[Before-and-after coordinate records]
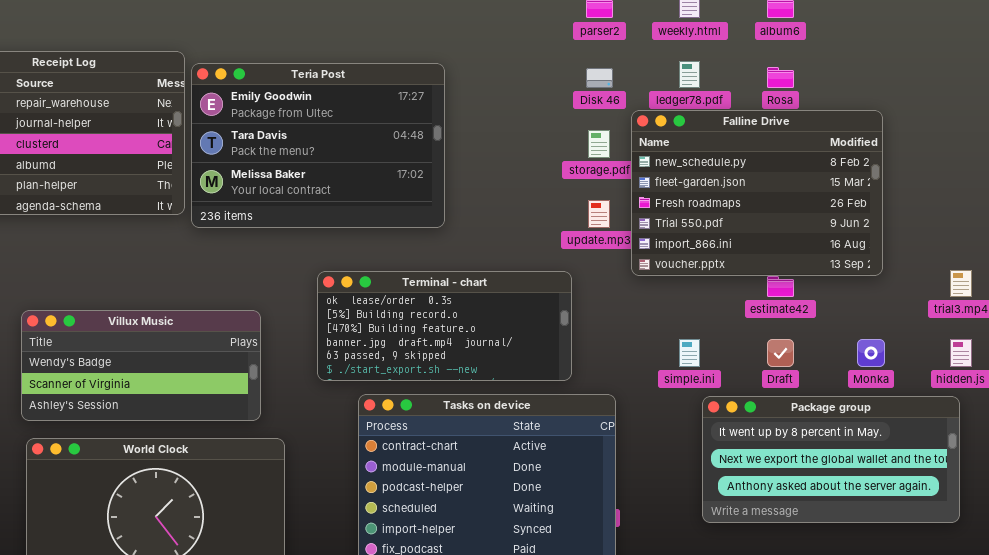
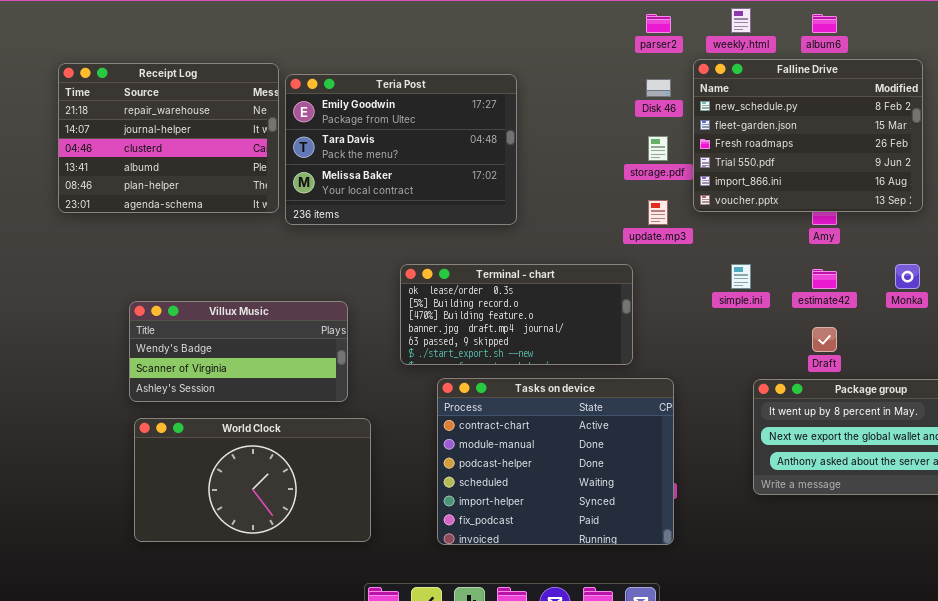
Falline Drive: [631,110,883,276] -> [693,59,923,212], moved
simple.ini: [679,339,700,367] -> [731,264,751,289], moved
Monka: [857,339,885,367] -> [895,264,920,289], moved

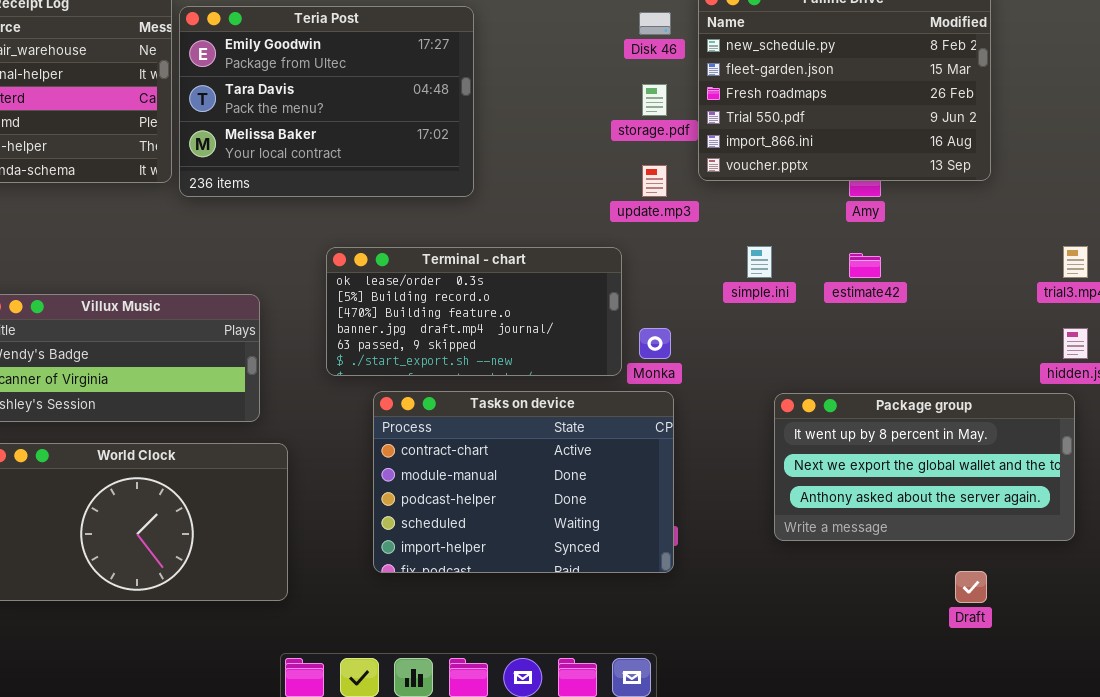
Monka: [895,264,920,289] -> [639,328,671,359], moved
Draft: [812,327,837,352] -> [955,571,987,603], moved
Tasks on device: [437,378,674,545] -> [373,391,674,573], resized

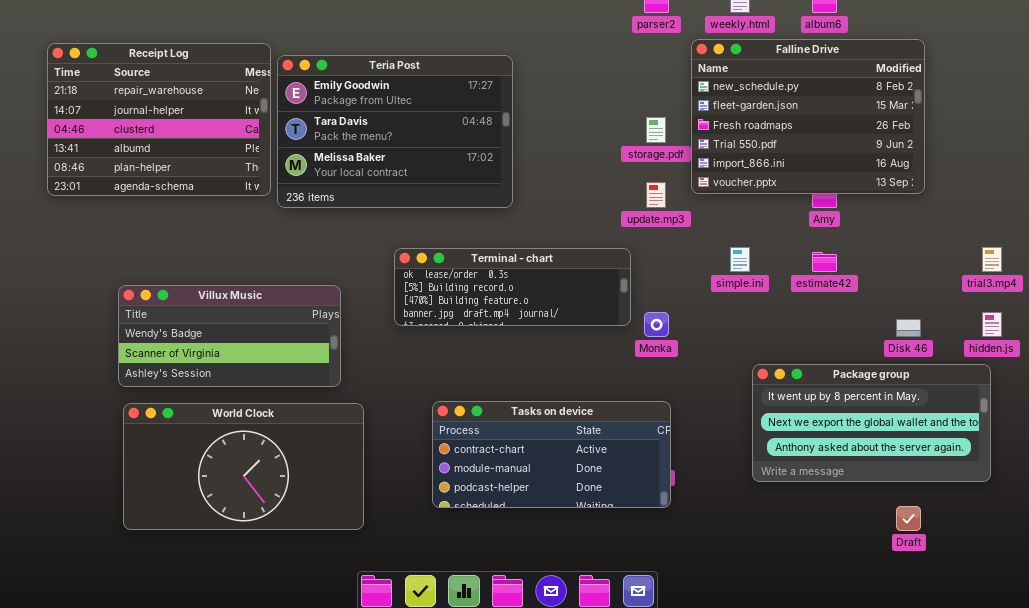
Disk 46: [639,12,671,35] -> [896,319,921,337], moved
Terminal - chart: [326,247,622,376] -> [394,248,631,326], resized
Tasks on device: [373,391,674,573] -> [432,401,671,508], resized

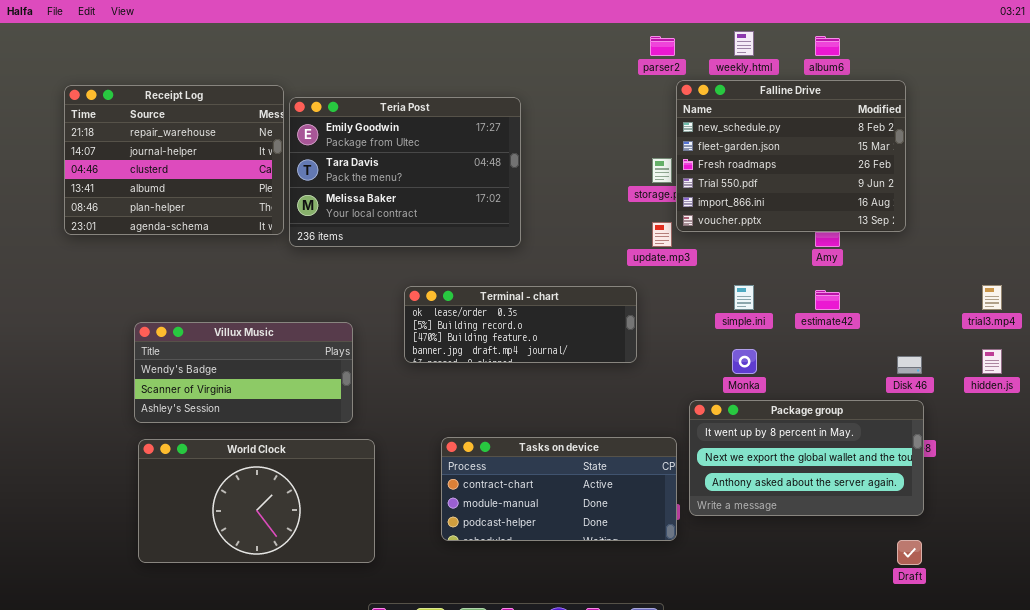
Falline Drive: [691,39,925,194] -> [676,80,906,232], moved
Monka: [644,312,669,337] -> [732,349,757,374], moved
Package group: [752,364,991,482] -> [689,400,924,516], moved

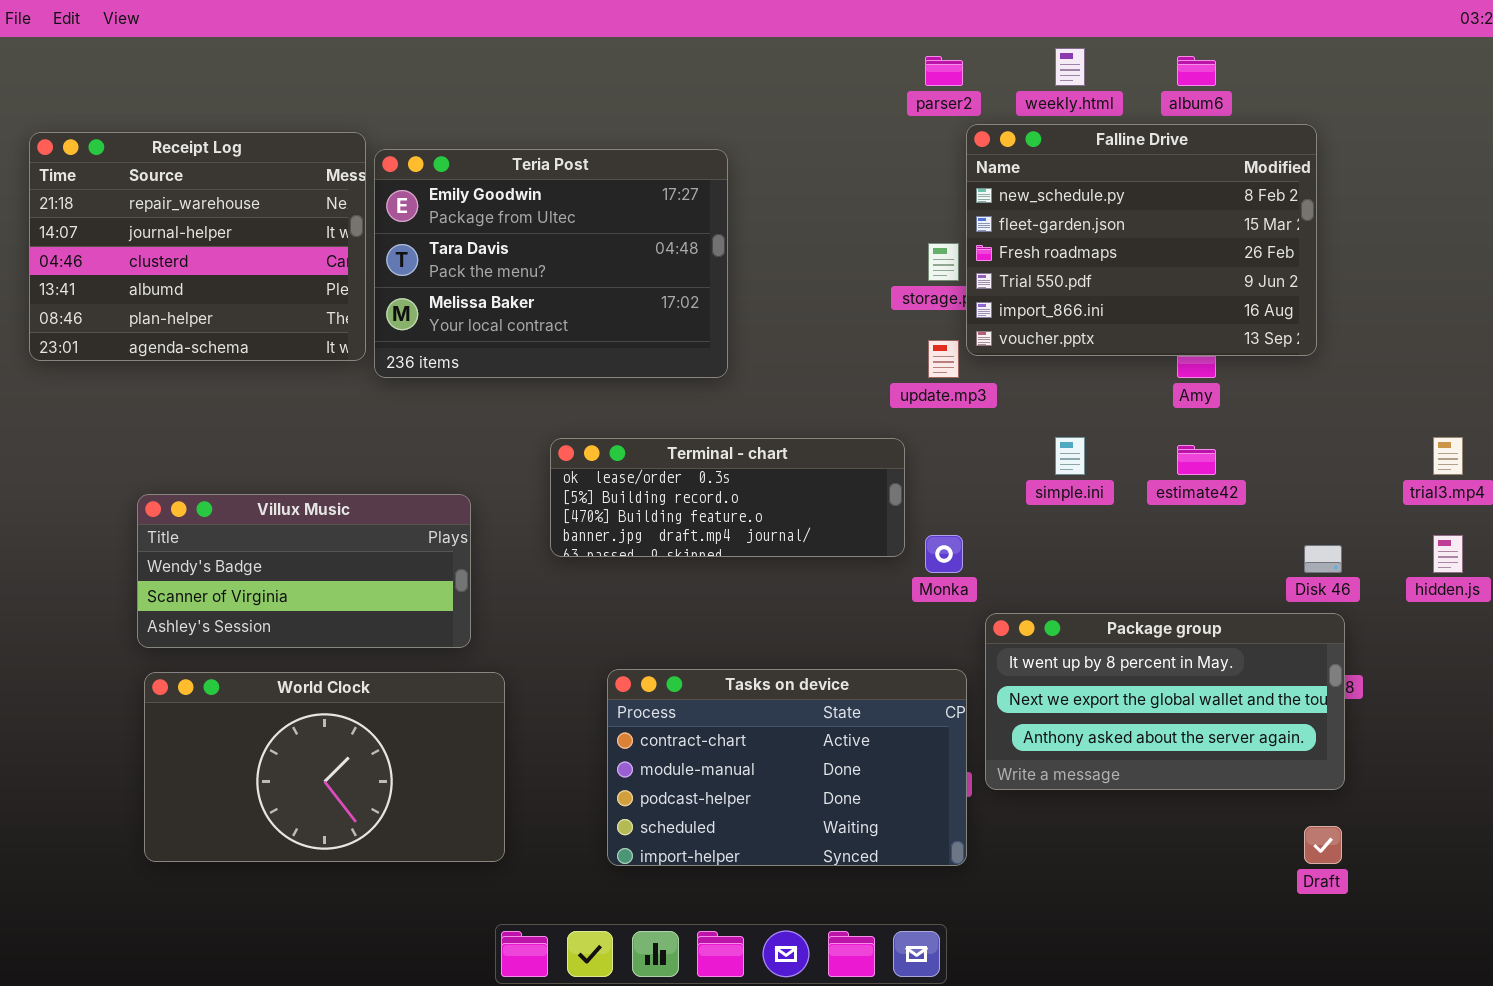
Monka: [732,349,757,374] -> [925,535,963,573], moved
Tasks on device: [441,437,677,541] -> [607,669,967,866], resized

- [Exercise requirements]: Please print the data above once more, exactly as it appears, with no pictures.

- [Task answer]:
Falline Drive: [631,110,883,276] -> [693,59,923,212], moved
simple.ini: [679,339,700,367] -> [731,264,751,289], moved
Monka: [857,339,885,367] -> [895,264,920,289], moved

Monka: [895,264,920,289] -> [639,328,671,359], moved
Draft: [812,327,837,352] -> [955,571,987,603], moved
Tasks on device: [437,378,674,545] -> [373,391,674,573], resized

Disk 46: [639,12,671,35] -> [896,319,921,337], moved
Terminal - chart: [326,247,622,376] -> [394,248,631,326], resized
Tasks on device: [373,391,674,573] -> [432,401,671,508], resized

Falline Drive: [691,39,925,194] -> [676,80,906,232], moved
Monka: [644,312,669,337] -> [732,349,757,374], moved
Package group: [752,364,991,482] -> [689,400,924,516], moved

Monka: [732,349,757,374] -> [925,535,963,573], moved
Tasks on device: [441,437,677,541] -> [607,669,967,866], resized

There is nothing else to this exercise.